### [What the task requires]
Retype, word for word, the lines of the items below between the line holding "coordinates (659, 212)." and the line holding "clear water at river left is below.", inclusive.

### [Stored data]
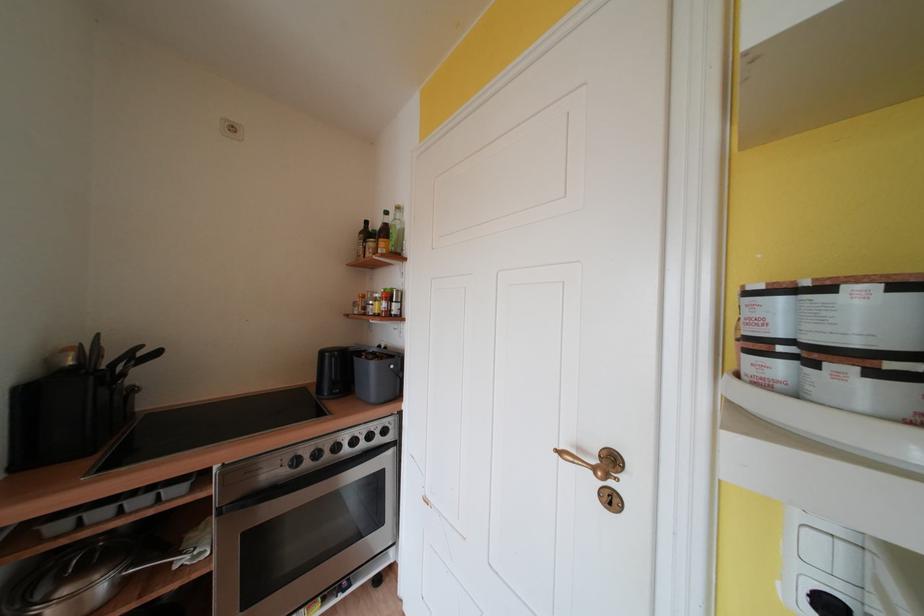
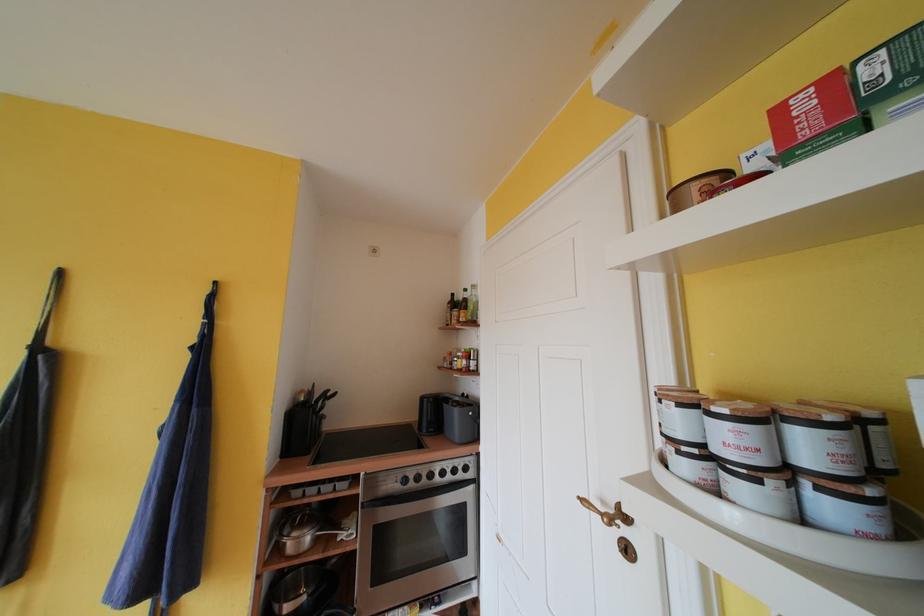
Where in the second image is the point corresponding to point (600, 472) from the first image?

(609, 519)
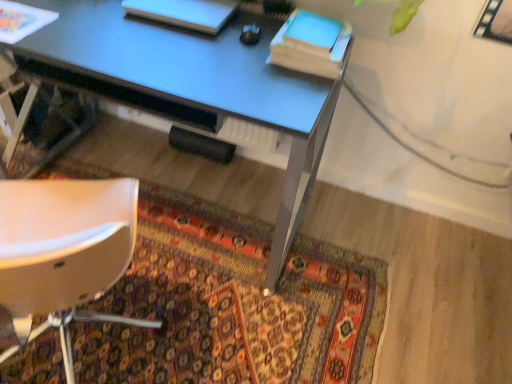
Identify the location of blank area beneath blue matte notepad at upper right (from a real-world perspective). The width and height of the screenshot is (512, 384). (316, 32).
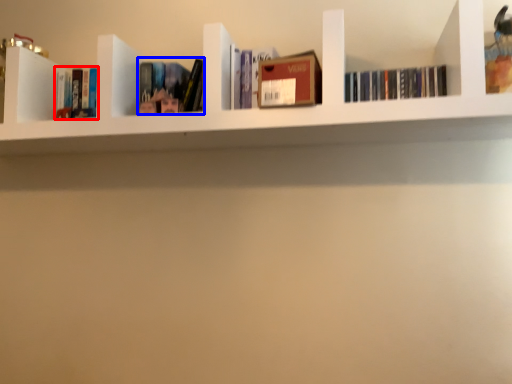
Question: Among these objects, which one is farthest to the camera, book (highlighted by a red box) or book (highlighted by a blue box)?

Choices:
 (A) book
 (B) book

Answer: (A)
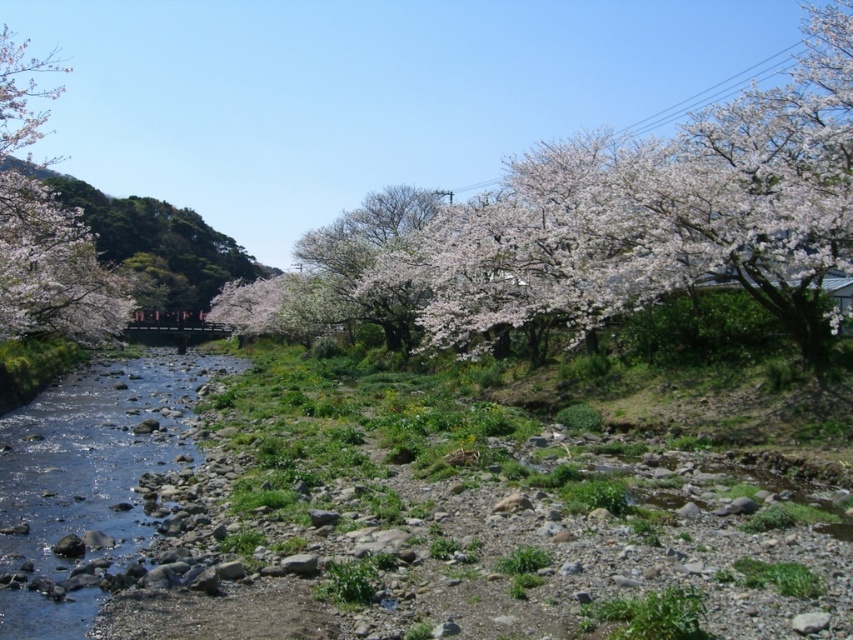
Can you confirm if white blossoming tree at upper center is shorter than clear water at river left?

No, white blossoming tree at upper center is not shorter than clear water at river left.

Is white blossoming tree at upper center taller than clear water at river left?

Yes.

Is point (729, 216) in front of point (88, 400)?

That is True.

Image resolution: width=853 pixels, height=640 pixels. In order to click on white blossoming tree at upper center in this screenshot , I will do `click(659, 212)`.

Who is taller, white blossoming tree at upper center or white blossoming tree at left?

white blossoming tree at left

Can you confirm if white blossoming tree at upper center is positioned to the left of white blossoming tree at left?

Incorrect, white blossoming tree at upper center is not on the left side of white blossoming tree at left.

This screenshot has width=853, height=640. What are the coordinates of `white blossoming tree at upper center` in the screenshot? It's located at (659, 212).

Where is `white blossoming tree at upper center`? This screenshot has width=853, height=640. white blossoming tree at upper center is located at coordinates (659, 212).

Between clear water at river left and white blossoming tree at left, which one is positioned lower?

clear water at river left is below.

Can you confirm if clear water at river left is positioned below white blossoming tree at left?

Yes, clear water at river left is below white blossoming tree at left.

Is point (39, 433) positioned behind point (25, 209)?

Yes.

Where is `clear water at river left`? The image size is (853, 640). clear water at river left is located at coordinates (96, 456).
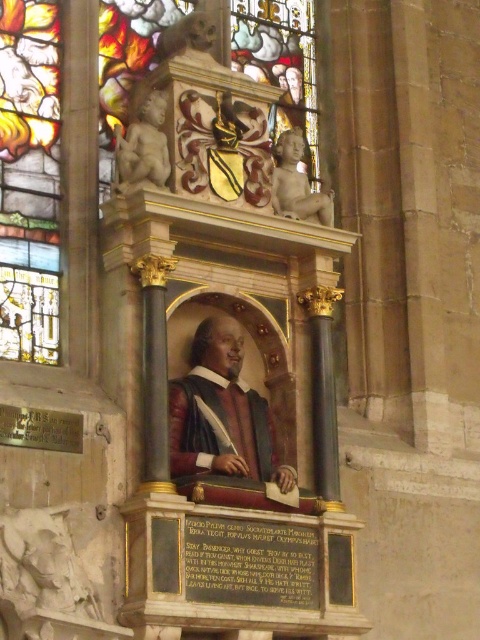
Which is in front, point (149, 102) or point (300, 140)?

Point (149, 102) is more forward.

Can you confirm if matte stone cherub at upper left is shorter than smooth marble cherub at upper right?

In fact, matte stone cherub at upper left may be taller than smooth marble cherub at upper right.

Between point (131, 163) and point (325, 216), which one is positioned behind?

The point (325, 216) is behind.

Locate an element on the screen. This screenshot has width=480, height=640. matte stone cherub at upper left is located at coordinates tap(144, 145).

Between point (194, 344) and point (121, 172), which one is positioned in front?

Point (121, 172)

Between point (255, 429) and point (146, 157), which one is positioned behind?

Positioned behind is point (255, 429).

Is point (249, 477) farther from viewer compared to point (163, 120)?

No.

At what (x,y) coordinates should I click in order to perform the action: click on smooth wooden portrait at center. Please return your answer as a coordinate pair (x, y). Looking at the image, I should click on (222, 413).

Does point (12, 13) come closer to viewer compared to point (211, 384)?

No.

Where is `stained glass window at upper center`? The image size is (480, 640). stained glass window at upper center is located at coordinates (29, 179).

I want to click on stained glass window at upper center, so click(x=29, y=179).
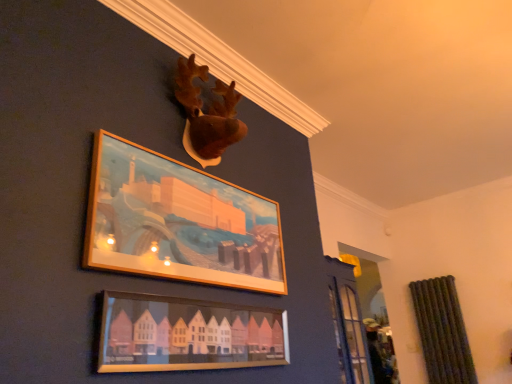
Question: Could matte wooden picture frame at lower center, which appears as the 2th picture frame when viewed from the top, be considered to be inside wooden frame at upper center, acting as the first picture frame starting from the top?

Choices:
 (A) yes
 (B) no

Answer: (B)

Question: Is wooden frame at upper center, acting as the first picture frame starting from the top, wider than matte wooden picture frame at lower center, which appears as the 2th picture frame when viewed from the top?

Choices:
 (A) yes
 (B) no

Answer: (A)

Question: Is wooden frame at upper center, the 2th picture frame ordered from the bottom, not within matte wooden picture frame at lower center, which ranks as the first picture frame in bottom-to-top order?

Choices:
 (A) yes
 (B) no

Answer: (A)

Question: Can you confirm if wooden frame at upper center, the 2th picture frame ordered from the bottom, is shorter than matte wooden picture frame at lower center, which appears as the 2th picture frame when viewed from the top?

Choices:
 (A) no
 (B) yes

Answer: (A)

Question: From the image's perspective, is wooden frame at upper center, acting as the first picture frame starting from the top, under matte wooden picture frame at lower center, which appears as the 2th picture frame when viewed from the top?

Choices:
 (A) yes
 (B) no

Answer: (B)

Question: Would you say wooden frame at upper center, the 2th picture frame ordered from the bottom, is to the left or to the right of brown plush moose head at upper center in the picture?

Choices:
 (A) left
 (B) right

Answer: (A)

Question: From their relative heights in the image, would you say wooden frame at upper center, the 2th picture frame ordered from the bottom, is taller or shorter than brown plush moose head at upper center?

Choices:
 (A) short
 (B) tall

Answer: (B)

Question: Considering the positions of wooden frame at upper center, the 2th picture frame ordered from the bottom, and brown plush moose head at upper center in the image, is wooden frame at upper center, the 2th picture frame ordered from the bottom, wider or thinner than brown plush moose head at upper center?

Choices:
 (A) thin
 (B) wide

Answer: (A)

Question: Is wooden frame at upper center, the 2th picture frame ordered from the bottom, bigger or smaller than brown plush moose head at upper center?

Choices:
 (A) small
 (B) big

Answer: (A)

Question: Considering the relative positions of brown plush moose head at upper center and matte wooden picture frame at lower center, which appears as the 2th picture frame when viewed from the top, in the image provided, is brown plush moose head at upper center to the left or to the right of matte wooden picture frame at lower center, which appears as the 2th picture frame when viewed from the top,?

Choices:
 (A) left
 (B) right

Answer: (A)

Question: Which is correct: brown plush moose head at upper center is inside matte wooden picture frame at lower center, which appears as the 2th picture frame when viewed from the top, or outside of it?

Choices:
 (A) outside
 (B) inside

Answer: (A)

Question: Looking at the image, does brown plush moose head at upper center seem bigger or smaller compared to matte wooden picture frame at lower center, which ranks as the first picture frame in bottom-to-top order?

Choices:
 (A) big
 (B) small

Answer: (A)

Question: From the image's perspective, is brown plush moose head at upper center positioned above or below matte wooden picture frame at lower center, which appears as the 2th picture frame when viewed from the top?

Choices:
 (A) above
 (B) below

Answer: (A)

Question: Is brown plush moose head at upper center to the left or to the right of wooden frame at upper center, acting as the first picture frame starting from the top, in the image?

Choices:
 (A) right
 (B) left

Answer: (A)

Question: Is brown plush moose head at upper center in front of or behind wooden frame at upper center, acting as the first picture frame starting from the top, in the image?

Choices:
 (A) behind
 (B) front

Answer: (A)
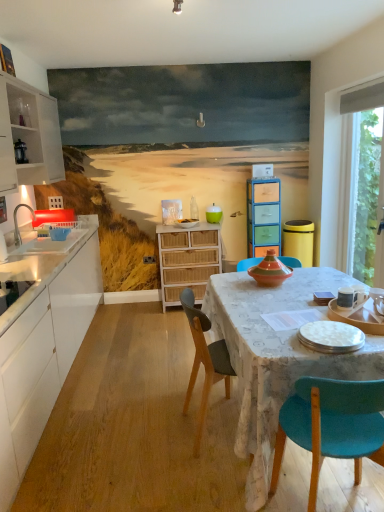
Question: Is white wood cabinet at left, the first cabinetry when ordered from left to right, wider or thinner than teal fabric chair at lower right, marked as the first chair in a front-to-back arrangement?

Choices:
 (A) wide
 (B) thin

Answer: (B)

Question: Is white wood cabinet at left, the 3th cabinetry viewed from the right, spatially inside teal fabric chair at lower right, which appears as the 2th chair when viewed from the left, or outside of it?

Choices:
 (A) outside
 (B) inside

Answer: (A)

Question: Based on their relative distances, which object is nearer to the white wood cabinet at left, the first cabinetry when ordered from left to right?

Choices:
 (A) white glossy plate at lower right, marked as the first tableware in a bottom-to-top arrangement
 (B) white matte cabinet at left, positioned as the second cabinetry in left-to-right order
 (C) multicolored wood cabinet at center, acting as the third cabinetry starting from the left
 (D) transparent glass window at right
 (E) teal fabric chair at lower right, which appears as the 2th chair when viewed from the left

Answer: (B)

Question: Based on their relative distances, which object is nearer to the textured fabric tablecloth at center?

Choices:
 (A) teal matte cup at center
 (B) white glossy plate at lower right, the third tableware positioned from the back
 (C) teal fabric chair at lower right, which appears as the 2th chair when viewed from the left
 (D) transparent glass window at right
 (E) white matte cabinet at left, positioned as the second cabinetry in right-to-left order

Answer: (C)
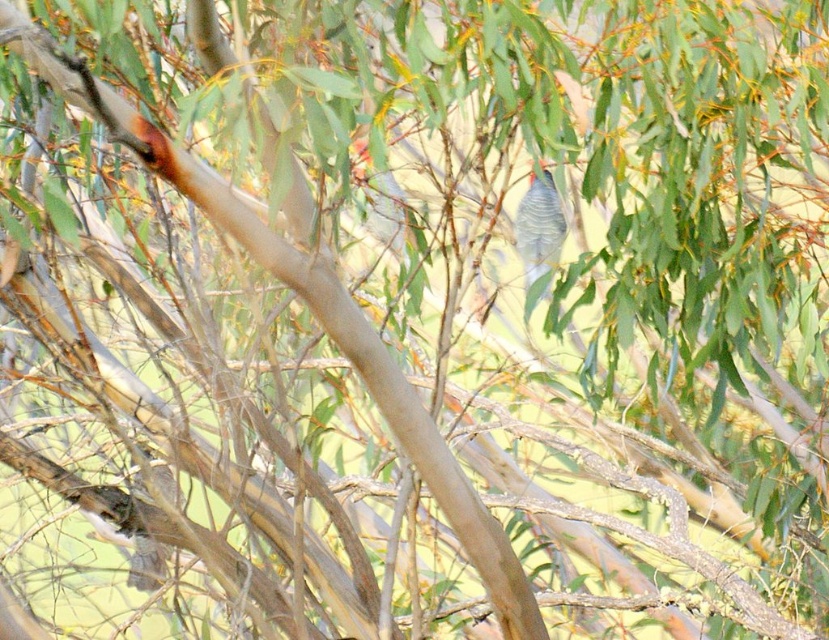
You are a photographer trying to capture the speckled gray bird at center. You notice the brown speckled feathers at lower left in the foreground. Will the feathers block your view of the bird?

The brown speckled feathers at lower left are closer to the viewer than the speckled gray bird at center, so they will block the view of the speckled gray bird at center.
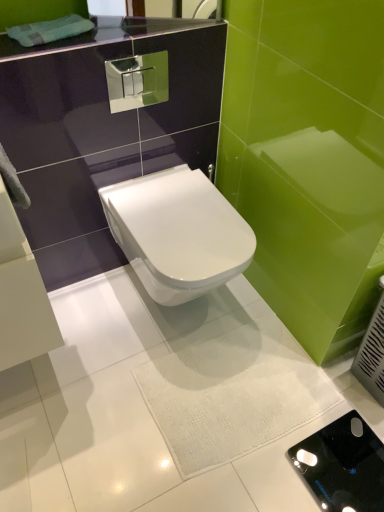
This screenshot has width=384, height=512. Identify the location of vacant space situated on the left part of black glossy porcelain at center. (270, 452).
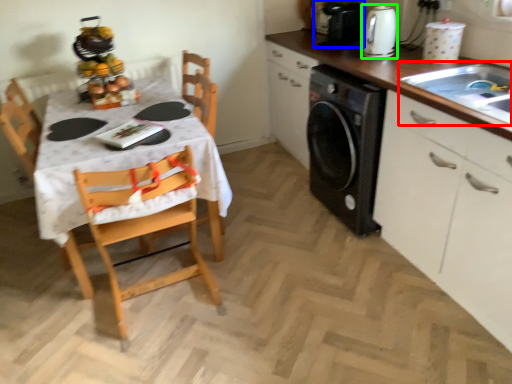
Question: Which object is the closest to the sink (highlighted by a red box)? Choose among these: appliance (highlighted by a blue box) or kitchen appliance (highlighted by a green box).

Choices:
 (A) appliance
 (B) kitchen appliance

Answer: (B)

### [Output]
Where is `white blossoming tree at upper center`? This screenshot has width=853, height=640. white blossoming tree at upper center is located at coordinates (659, 212).

Between clear water at river left and white blossoming tree at left, which one is positioned lower?

clear water at river left is below.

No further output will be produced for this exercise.